:: Listed records

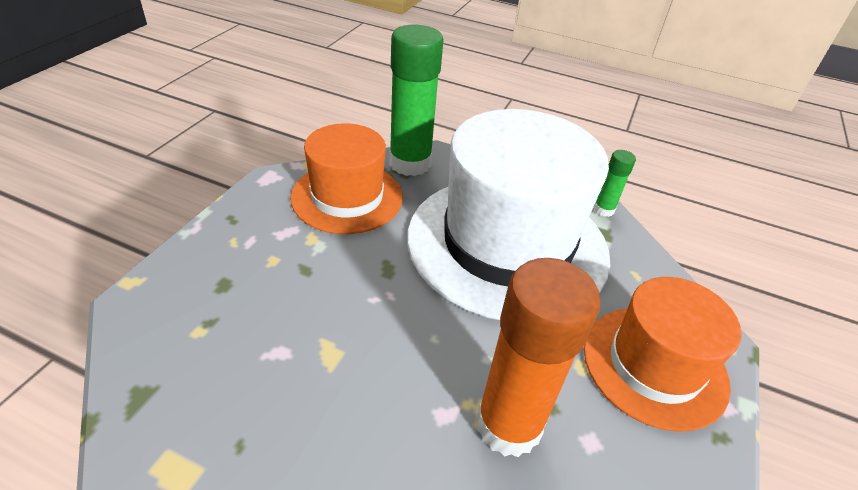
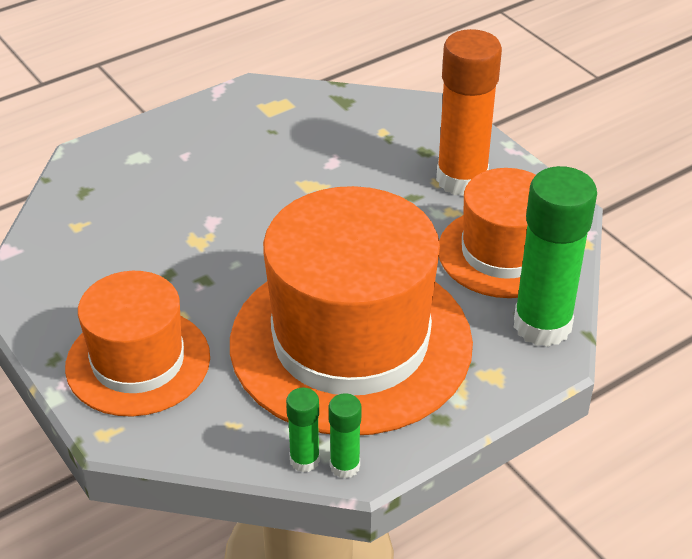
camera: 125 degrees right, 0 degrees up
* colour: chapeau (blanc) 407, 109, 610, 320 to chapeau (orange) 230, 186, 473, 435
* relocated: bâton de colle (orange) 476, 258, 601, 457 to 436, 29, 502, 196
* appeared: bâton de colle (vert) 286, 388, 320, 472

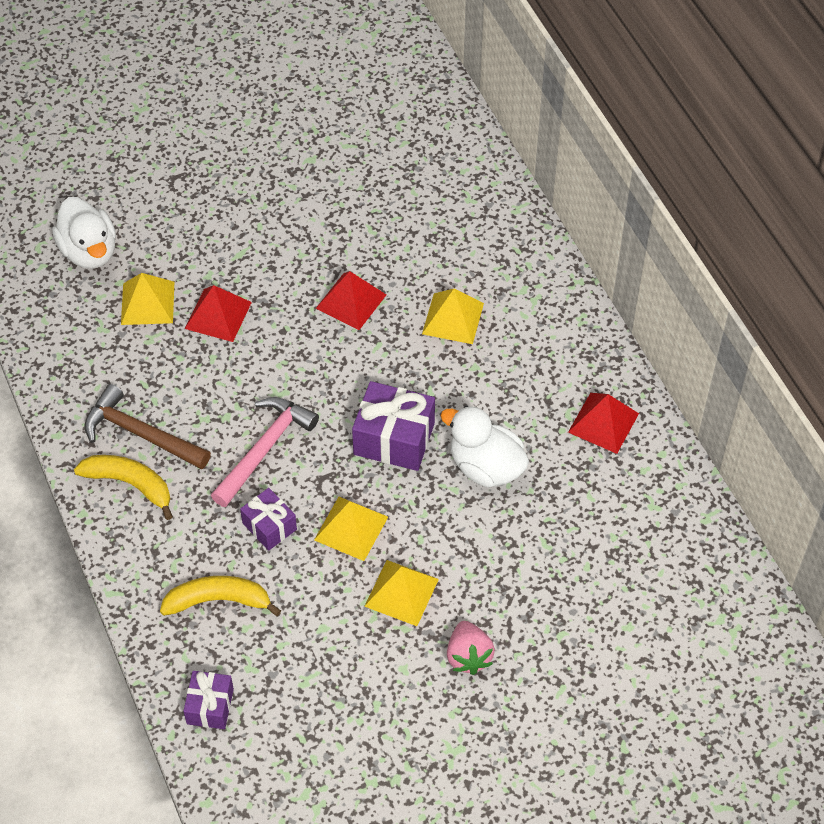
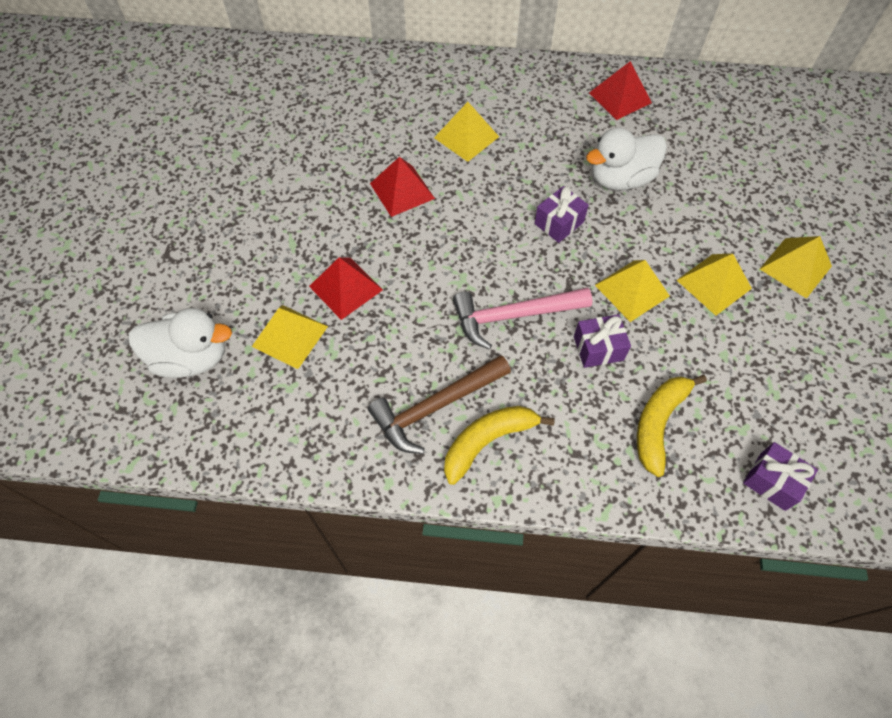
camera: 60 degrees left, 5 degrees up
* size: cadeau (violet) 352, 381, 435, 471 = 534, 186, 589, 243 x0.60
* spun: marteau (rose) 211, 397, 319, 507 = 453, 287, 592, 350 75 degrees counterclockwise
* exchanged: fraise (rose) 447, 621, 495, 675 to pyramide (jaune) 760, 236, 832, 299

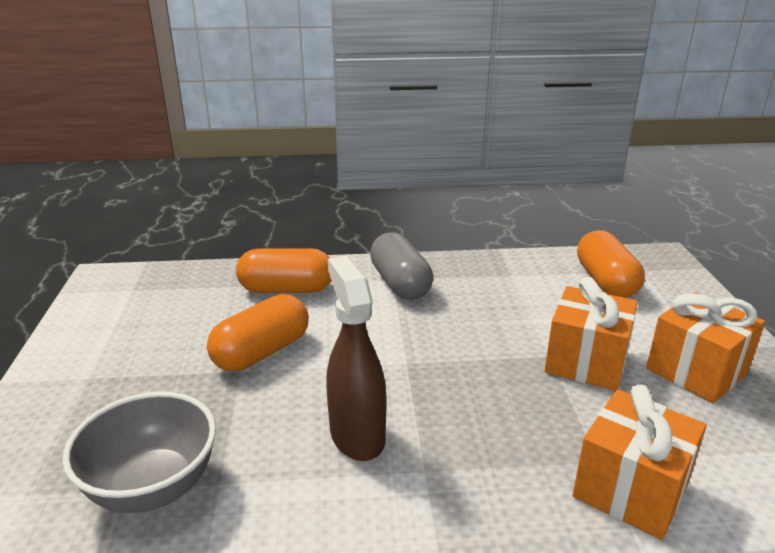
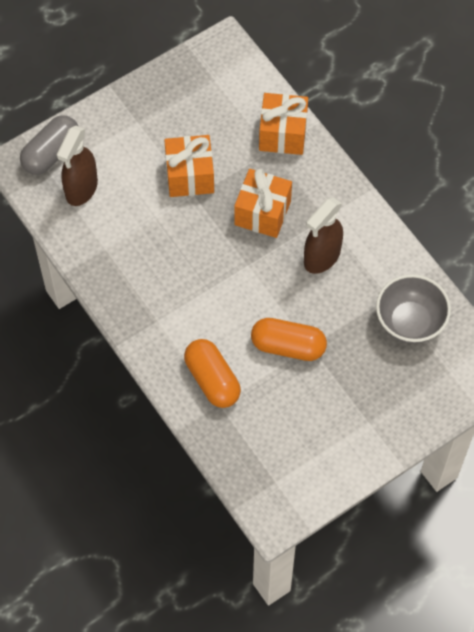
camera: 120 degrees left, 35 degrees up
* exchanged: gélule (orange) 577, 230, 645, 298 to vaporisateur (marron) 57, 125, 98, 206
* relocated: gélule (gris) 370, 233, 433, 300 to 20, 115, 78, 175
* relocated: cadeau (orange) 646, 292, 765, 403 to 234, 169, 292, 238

::::

Find the lines above that contain the word "cadeau" and collect them.

● **Exercise answer**:
* size: cadeau (violet) 352, 381, 435, 471 = 534, 186, 589, 243 x0.60
* relocated: cadeau (orange) 646, 292, 765, 403 to 234, 169, 292, 238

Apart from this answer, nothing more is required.